▸ **WHAT YOU ARE ASKED TO DO**
Your reply should be the full listing, copied exactly.

▸ **RECORD EXTRACTS**
┄┄┄┄┄┄┄┄┄┄┄┄┄┄┄┄┄┄┄┄

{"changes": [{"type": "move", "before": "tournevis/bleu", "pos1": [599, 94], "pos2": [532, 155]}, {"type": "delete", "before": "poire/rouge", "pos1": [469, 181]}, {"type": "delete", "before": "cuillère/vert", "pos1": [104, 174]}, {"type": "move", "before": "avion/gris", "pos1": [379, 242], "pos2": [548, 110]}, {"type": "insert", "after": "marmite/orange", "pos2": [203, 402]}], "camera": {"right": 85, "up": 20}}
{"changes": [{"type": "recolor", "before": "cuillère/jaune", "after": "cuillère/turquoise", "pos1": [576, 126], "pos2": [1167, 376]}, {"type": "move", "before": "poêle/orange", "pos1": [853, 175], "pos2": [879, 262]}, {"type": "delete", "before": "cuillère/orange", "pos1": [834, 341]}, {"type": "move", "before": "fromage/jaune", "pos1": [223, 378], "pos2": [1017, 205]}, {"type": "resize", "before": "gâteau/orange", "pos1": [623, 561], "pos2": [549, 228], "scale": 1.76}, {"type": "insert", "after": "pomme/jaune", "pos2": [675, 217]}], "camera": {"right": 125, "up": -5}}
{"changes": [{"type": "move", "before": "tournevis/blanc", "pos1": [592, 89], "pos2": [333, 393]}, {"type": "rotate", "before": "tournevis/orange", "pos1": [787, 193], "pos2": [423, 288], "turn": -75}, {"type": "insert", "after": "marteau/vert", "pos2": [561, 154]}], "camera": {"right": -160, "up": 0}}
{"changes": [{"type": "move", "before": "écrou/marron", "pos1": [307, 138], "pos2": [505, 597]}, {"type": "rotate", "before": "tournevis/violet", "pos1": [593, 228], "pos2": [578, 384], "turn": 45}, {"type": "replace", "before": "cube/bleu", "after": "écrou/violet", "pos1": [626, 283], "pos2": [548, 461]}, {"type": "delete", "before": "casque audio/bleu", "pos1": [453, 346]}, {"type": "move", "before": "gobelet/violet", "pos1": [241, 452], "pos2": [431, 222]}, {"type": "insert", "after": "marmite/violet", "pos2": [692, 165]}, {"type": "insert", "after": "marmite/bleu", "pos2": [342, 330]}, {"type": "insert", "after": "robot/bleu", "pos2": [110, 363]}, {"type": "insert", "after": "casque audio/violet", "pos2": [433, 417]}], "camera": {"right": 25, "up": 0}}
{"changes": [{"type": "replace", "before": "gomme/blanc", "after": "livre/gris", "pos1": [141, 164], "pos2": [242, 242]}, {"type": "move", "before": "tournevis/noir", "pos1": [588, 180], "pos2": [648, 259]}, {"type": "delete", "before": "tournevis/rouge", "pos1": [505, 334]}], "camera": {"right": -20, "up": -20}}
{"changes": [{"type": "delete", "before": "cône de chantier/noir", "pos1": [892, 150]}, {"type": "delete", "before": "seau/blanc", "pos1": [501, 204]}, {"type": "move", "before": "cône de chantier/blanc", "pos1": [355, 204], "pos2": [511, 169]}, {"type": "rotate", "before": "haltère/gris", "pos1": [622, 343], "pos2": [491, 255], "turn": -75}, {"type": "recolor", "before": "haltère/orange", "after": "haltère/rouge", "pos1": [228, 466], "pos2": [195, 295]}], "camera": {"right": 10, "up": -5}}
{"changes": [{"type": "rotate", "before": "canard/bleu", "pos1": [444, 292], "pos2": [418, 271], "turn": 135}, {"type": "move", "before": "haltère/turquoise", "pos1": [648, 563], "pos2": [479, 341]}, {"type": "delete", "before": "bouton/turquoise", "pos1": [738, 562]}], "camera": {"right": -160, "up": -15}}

┄┄┄┄┄┄┄┄┄┄┄┄┄┄┄┄┄┄┄┄

▸ **SOLUTION FOR THIS PROBLEM**
{"changes": [{"type": "move", "before": "tournevis/bleu", "pos1": [599, 94], "pos2": [532, 155]}, {"type": "delete", "before": "poire/rouge", "pos1": [469, 181]}, {"type": "delete", "before": "cuillère/vert", "pos1": [104, 174]}, {"type": "move", "before": "avion/gris", "pos1": [379, 242], "pos2": [548, 110]}, {"type": "insert", "after": "marmite/orange", "pos2": [203, 402]}], "camera": {"right": 85, "up": 20}}
{"changes": [{"type": "recolor", "before": "cuillère/jaune", "after": "cuillère/turquoise", "pos1": [576, 126], "pos2": [1167, 376]}, {"type": "move", "before": "poêle/orange", "pos1": [853, 175], "pos2": [879, 262]}, {"type": "delete", "before": "cuillère/orange", "pos1": [834, 341]}, {"type": "move", "before": "fromage/jaune", "pos1": [223, 378], "pos2": [1017, 205]}, {"type": "resize", "before": "gâteau/orange", "pos1": [623, 561], "pos2": [549, 228], "scale": 1.76}, {"type": "insert", "after": "pomme/jaune", "pos2": [675, 217]}], "camera": {"right": 125, "up": -5}}
{"changes": [{"type": "move", "before": "tournevis/blanc", "pos1": [592, 89], "pos2": [333, 393]}, {"type": "rotate", "before": "tournevis/orange", "pos1": [787, 193], "pos2": [423, 288], "turn": -75}, {"type": "insert", "after": "marteau/vert", "pos2": [561, 154]}], "camera": {"right": -160, "up": 0}}
{"changes": [{"type": "move", "before": "écrou/marron", "pos1": [307, 138], "pos2": [505, 597]}, {"type": "rotate", "before": "tournevis/violet", "pos1": [593, 228], "pos2": [578, 384], "turn": 45}, {"type": "replace", "before": "cube/bleu", "after": "écrou/violet", "pos1": [626, 283], "pos2": [548, 461]}, {"type": "delete", "before": "casque audio/bleu", "pos1": [453, 346]}, {"type": "move", "before": "gobelet/violet", "pos1": [241, 452], "pos2": [431, 222]}, {"type": "insert", "after": "marmite/violet", "pos2": [692, 165]}, {"type": "insert", "after": "marmite/bleu", "pos2": [342, 330]}, {"type": "insert", "after": "robot/bleu", "pos2": [110, 363]}, {"type": "insert", "after": "casque audio/violet", "pos2": [433, 417]}], "camera": {"right": 25, "up": 0}}
{"changes": [{"type": "replace", "before": "gomme/blanc", "after": "livre/gris", "pos1": [141, 164], "pos2": [242, 242]}, {"type": "move", "before": "tournevis/noir", "pos1": [588, 180], "pos2": [648, 259]}, {"type": "delete", "before": "tournevis/rouge", "pos1": [505, 334]}], "camera": {"right": -20, "up": -20}}
{"changes": [{"type": "delete", "before": "cône de chantier/noir", "pos1": [892, 150]}, {"type": "delete", "before": "seau/blanc", "pos1": [501, 204]}, {"type": "move", "before": "cône de chantier/blanc", "pos1": [355, 204], "pos2": [511, 169]}, {"type": "rotate", "before": "haltère/gris", "pos1": [622, 343], "pos2": [491, 255], "turn": -75}, {"type": "recolor", "before": "haltère/orange", "after": "haltère/rouge", "pos1": [228, 466], "pos2": [195, 295]}], "camera": {"right": 10, "up": -5}}
{"changes": [{"type": "rotate", "before": "canard/bleu", "pos1": [444, 292], "pos2": [418, 271], "turn": 135}, {"type": "move", "before": "haltère/turquoise", "pos1": [648, 563], "pos2": [479, 341]}, {"type": "delete", "before": "bouton/turquoise", "pos1": [738, 562]}], "camera": {"right": -160, "up": -15}}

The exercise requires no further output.